_Stored records_

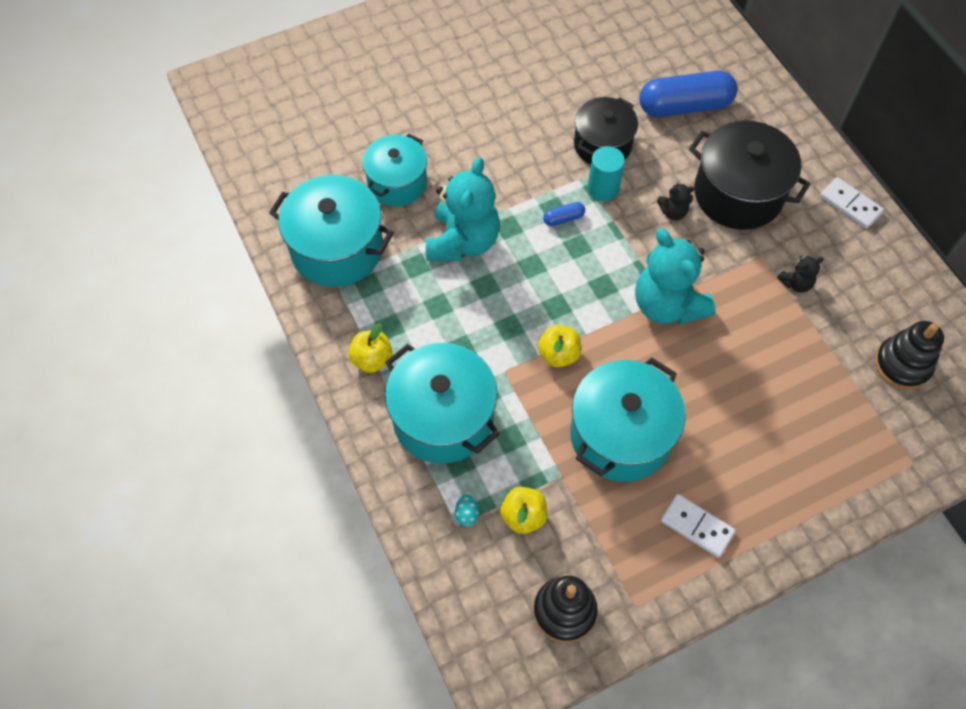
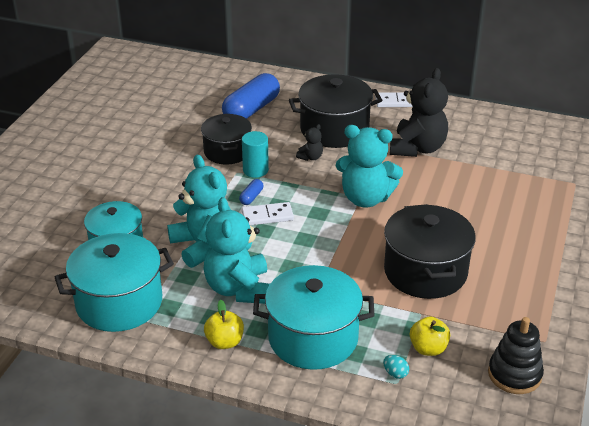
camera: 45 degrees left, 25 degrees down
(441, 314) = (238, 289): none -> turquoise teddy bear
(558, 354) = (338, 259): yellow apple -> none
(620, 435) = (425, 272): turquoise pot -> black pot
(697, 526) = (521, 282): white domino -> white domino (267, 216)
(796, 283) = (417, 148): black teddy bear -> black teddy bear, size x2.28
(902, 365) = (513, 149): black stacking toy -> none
* * *
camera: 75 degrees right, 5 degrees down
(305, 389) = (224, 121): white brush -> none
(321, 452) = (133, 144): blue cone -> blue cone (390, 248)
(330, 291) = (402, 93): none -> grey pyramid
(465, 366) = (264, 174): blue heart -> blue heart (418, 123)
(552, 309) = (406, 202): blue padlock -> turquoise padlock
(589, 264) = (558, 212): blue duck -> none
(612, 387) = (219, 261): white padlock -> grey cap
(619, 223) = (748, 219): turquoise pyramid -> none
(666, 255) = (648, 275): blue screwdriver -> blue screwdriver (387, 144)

_Problem description_
Write down, word for word, the lines above from the one containing "camera: 45 degrees left, 25 degrees down" through the one containing "(902, 365) = (513, 149): black", both ends included.

_Output of the task_
camera: 45 degrees left, 25 degrees down
(441, 314) = (238, 289): none -> turquoise teddy bear
(558, 354) = (338, 259): yellow apple -> none
(620, 435) = (425, 272): turquoise pot -> black pot
(697, 526) = (521, 282): white domino -> white domino (267, 216)
(796, 283) = (417, 148): black teddy bear -> black teddy bear, size x2.28
(902, 365) = (513, 149): black stacking toy -> none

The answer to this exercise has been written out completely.